-- RECORD EXCERPTS follows --

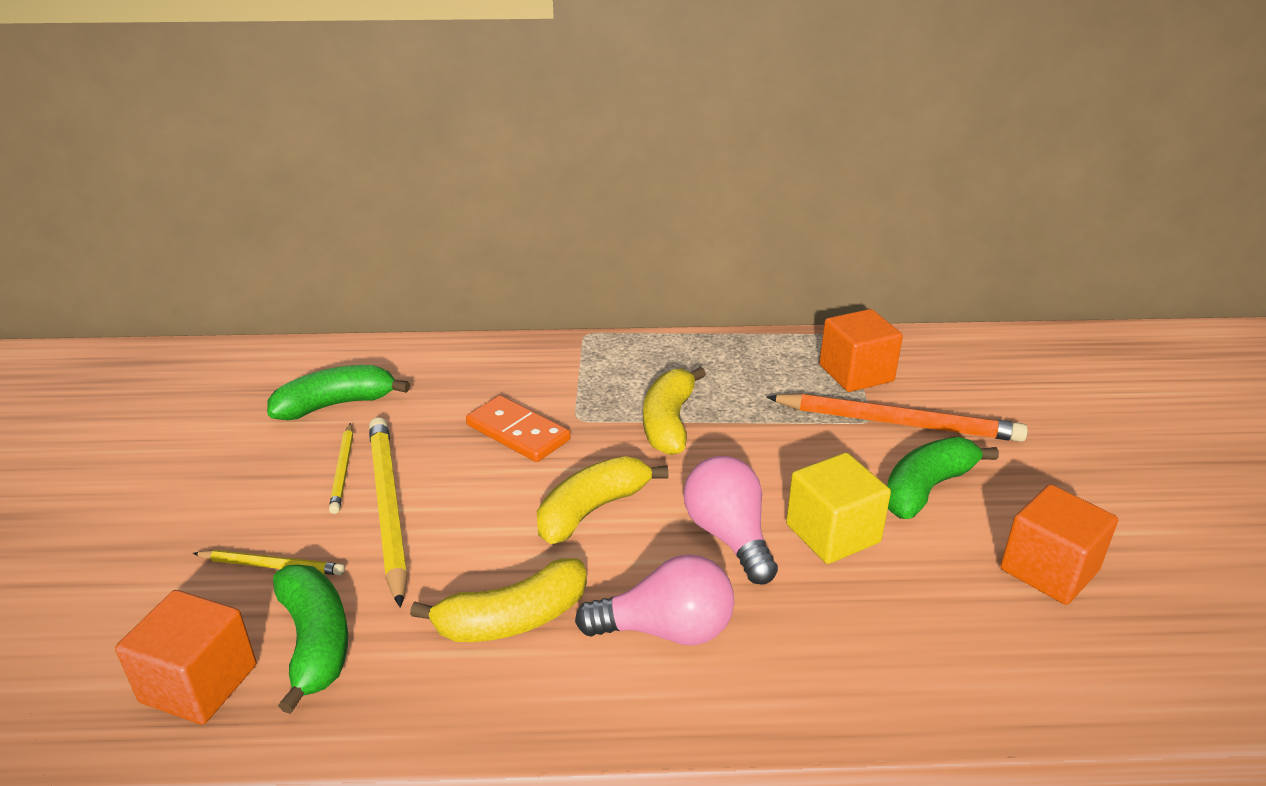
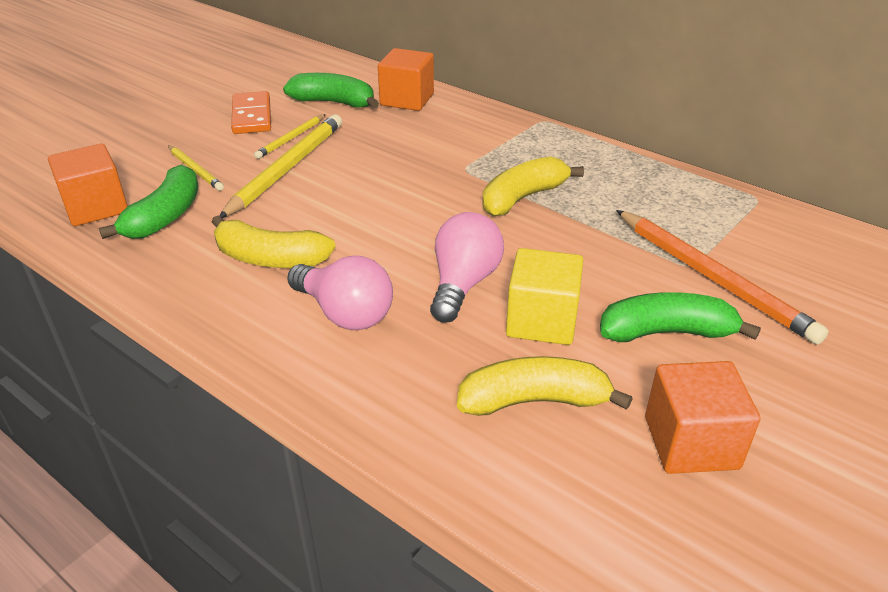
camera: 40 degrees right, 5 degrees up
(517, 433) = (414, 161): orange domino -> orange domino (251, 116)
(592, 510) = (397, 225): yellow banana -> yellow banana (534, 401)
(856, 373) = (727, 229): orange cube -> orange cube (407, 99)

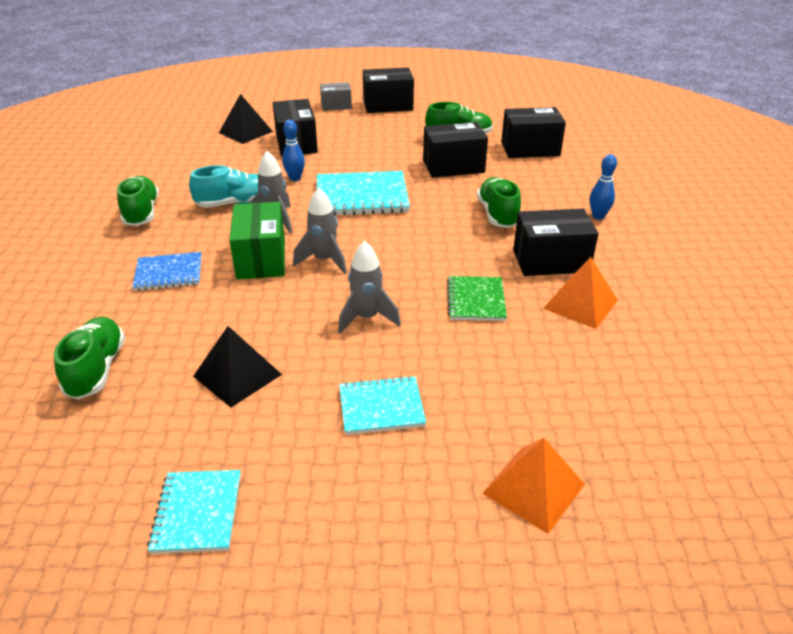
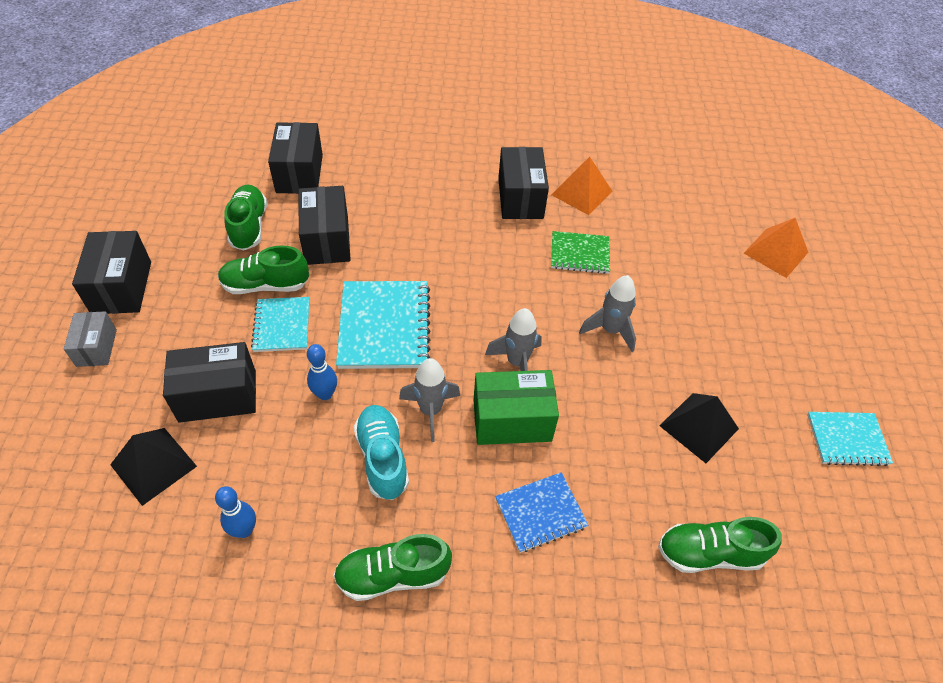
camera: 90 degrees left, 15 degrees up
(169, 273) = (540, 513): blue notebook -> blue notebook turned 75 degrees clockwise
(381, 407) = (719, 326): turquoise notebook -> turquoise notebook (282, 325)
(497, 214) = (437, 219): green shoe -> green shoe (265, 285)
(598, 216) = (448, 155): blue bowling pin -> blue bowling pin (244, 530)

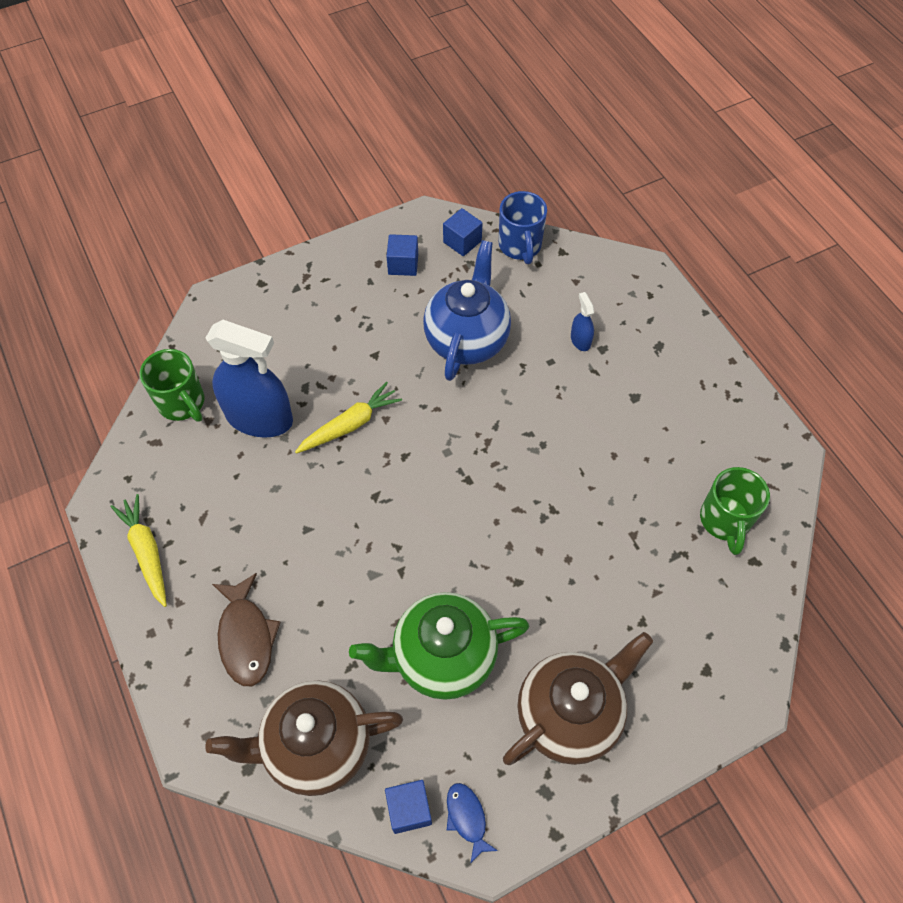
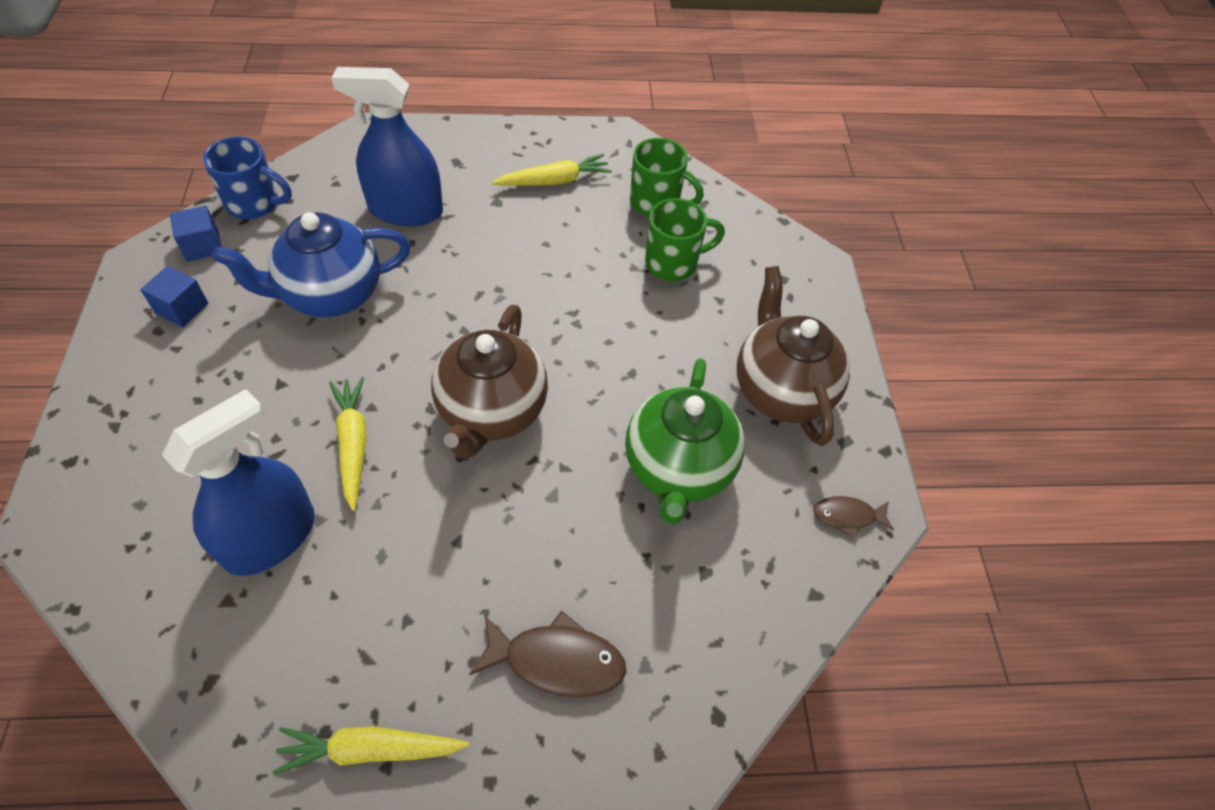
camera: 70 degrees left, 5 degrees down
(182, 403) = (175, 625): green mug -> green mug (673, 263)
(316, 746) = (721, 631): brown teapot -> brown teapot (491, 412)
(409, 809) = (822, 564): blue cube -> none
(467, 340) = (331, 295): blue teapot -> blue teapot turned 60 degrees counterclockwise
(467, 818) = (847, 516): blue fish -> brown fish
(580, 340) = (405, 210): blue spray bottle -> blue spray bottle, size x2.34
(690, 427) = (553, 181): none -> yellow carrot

-- RECORD EXCERPTS concluded --

Wherever a line in the entries holds "none", copy that line.

- [SOLUTION FOR THIS TASK]:
(409, 809) = (822, 564): blue cube -> none
(690, 427) = (553, 181): none -> yellow carrot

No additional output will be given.